*Material provided*.
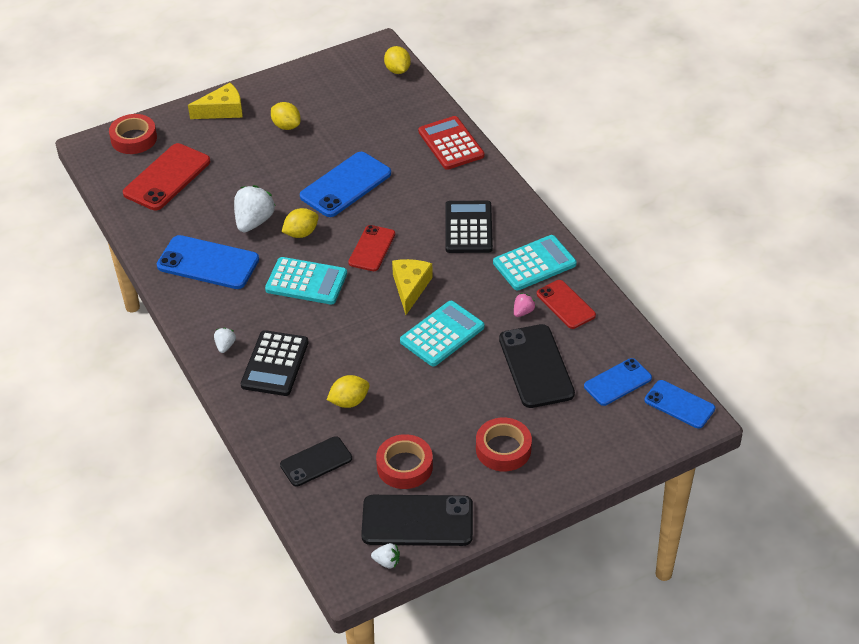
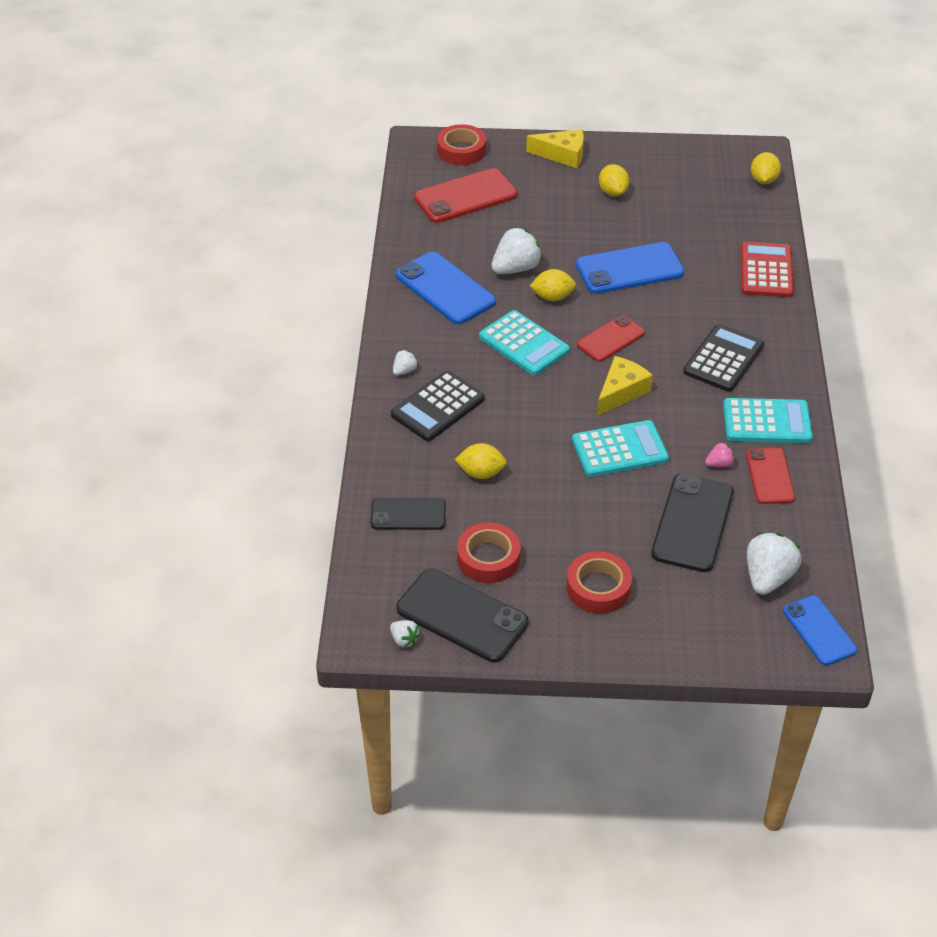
camera: 30 degrees right, 0 degrees up
(617, 382) = (768, 577): blue phone -> white strawberry

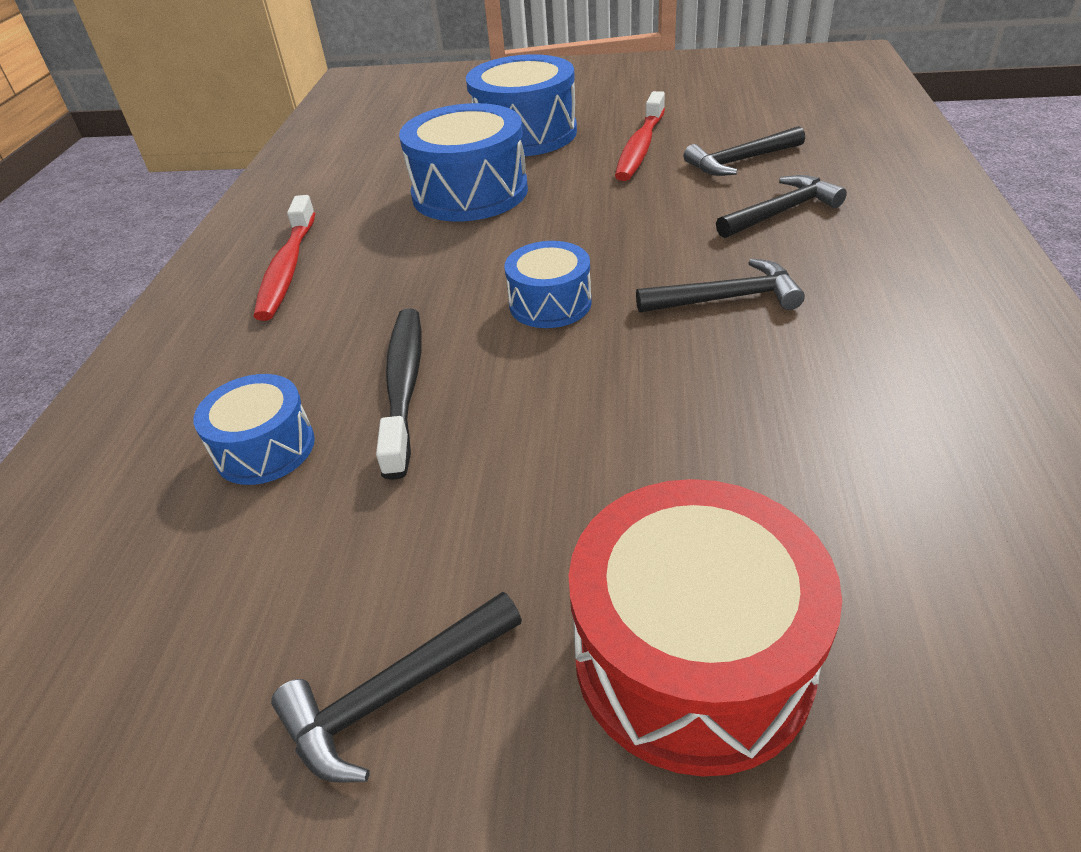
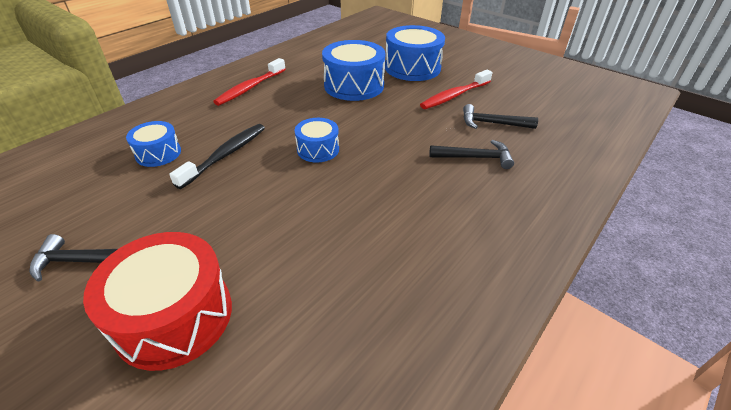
camera: 30 degrees right, 0 degrees up
(726, 298) = (389, 185): black hammer -> none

*What is needed*. What this calls for is a word-for-word copy of the listing above, pictures excluded.

*Solution to the problem*.
camera: 30 degrees right, 0 degrees up
(617, 382) = (768, 577): blue phone -> white strawberry

camera: 30 degrees right, 0 degrees up
(726, 298) = (389, 185): black hammer -> none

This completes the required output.